Exercise details:
Omit the images and output every line of the data below exactly.

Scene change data
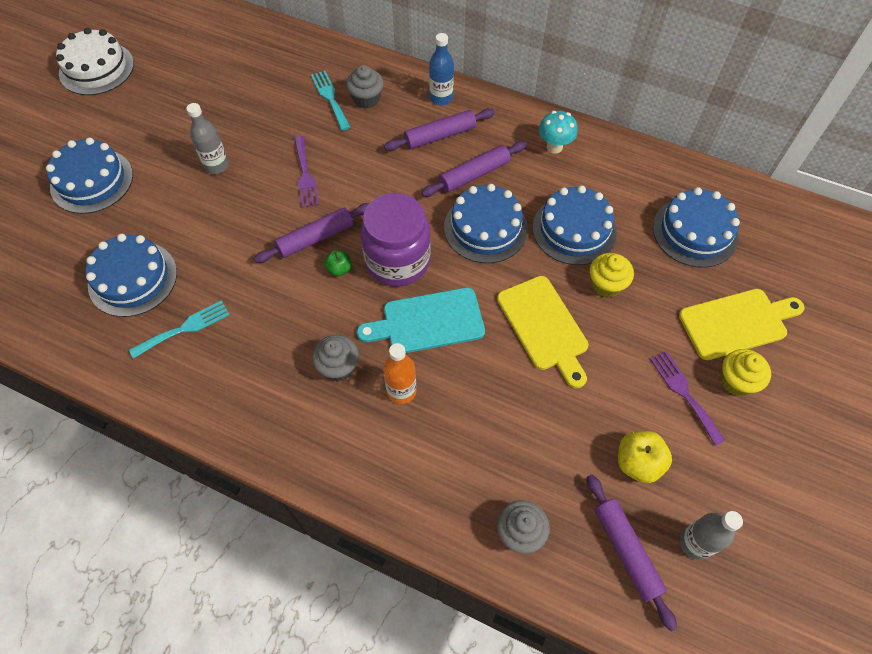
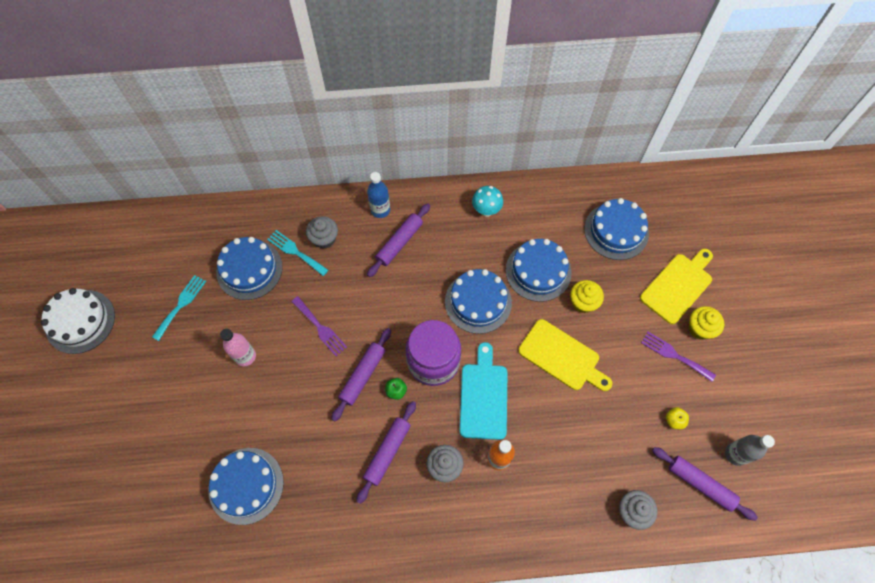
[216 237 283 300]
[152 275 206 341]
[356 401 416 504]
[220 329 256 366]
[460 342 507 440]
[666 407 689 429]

The answer:
[216 237 283 300]
[152 275 206 341]
[356 401 416 504]
[220 329 256 366]
[460 342 507 440]
[666 407 689 429]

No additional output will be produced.